** EXERCISE DETAILS **
Wherever the word "green" appears in a line of the records, copy that line.

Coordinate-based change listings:
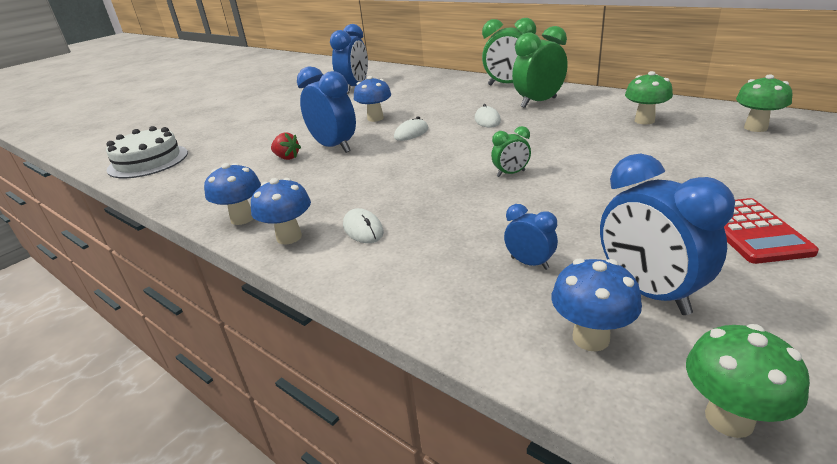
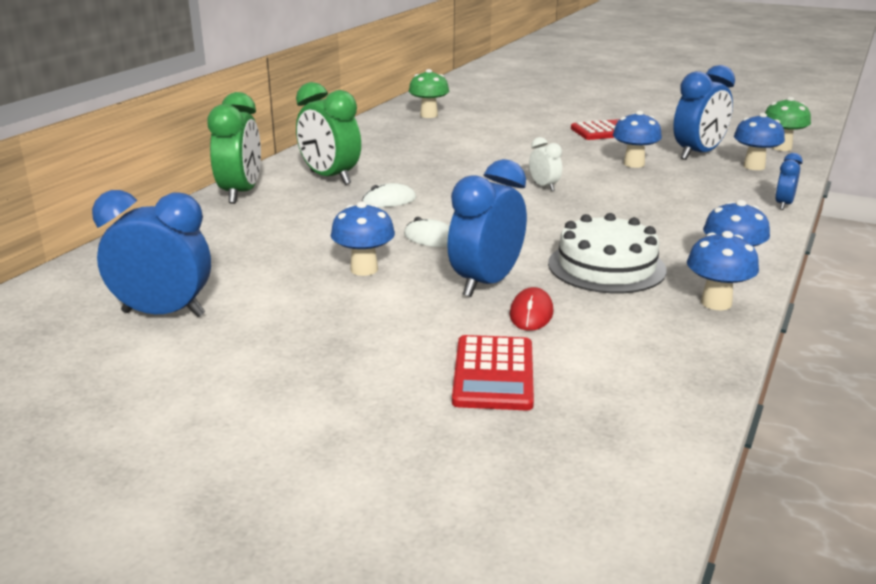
camera: 105 degrees left, 5 degrees down
(148, 161) = (583, 475): white cake -> white cake (606, 266)
(238, 147) = (493, 374): none -> red calculator
(287, 157) = (531, 313): red strawberry -> red mouse
(363, 229) = (688, 236): white mouse -> none
(511, 173) = (544, 187): green clock -> white clock
(529, 263) = (691, 179): blue clock -> blue clock (783, 205)
(590, 230) = (634, 164): none -> blue mushroom
(644, 121) = (405, 142): green mushroom -> none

** ANSWER BOX **
(511, 173) = (544, 187): green clock -> white clock
(644, 121) = (405, 142): green mushroom -> none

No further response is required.